Lines from the beginning of the data below through the one containing "washbasin: (74, 1229)" are to be printed exactly as they appear.
********
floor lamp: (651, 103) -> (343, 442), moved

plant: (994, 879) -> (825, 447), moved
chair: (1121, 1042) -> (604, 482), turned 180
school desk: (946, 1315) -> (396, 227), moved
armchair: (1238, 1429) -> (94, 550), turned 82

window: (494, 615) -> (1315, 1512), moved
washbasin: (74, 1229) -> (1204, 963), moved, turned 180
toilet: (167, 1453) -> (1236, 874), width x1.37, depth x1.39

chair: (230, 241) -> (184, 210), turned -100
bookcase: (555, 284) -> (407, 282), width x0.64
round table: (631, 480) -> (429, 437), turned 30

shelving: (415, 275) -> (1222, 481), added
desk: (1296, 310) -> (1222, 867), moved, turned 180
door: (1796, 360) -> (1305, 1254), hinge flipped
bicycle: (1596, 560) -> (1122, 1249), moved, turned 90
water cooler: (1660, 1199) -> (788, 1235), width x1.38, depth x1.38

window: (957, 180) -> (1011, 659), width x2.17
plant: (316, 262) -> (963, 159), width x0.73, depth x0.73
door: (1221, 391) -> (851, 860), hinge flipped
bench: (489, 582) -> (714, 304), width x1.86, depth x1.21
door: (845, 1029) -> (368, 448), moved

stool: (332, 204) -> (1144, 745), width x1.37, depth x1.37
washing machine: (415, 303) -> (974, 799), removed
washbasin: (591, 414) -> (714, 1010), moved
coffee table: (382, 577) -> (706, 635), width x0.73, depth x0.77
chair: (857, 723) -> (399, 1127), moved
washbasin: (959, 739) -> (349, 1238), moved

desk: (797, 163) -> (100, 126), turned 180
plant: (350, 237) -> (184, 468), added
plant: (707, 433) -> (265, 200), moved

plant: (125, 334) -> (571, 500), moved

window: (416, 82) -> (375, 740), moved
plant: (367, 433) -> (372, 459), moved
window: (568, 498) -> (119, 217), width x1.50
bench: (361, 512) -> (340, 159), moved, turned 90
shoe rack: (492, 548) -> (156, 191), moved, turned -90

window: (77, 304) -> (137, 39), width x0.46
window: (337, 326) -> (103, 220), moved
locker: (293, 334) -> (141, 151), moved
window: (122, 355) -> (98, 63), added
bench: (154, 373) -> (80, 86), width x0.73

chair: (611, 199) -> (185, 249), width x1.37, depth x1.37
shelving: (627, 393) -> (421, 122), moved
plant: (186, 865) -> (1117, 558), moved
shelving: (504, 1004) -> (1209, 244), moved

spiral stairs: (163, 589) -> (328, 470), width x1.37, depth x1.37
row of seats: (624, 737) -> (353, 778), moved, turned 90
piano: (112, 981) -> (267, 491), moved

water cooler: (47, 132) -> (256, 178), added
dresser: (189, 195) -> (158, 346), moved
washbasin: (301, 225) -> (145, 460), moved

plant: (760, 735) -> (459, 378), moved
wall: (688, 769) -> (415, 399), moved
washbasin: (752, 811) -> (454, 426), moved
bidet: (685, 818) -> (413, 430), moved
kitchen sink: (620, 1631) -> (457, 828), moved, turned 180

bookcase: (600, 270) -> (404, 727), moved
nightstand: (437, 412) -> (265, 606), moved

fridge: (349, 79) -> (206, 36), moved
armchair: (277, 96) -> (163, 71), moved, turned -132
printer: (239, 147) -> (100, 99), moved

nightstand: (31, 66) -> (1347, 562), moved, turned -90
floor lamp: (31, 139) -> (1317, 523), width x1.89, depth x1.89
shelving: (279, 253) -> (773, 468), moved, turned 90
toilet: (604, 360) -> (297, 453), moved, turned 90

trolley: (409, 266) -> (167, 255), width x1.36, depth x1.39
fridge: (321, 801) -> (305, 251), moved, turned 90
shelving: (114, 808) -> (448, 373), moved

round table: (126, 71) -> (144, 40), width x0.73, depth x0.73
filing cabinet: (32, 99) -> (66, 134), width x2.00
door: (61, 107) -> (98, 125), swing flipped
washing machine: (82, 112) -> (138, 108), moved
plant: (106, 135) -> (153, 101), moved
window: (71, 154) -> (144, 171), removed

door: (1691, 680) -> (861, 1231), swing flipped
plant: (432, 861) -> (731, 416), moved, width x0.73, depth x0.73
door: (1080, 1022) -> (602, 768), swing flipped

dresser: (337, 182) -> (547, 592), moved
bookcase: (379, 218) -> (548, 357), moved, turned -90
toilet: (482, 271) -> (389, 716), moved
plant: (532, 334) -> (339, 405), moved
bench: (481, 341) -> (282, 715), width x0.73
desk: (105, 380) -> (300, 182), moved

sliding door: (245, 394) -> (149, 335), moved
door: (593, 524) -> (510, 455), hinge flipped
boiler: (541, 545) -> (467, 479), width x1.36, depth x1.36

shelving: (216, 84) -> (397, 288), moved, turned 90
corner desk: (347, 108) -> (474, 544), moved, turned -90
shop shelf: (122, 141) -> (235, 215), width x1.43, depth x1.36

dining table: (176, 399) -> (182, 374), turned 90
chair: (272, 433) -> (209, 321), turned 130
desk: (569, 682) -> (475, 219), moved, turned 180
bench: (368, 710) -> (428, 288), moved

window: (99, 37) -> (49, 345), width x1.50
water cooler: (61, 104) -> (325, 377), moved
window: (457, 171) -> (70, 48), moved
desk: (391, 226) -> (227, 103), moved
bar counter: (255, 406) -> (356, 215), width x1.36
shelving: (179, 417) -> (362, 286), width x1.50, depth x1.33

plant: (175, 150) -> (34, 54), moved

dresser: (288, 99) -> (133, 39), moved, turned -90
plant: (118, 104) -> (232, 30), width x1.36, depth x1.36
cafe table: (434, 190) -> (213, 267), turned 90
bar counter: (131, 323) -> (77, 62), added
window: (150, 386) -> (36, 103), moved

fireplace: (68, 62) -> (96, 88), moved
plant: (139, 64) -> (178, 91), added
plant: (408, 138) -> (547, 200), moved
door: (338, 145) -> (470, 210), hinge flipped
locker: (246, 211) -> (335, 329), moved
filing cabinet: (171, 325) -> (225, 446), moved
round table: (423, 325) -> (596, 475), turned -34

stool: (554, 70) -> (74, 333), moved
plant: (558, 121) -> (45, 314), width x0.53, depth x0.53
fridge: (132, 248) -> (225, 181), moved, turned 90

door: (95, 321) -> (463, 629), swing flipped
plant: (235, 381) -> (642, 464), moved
********
▶ _YOUR SOLUTION_:
floor lamp: (651, 103) -> (343, 442), moved

plant: (994, 879) -> (825, 447), moved
chair: (1121, 1042) -> (604, 482), turned 180
school desk: (946, 1315) -> (396, 227), moved
armchair: (1238, 1429) -> (94, 550), turned 82

window: (494, 615) -> (1315, 1512), moved
washbasin: (74, 1229) -> (1204, 963), moved, turned 180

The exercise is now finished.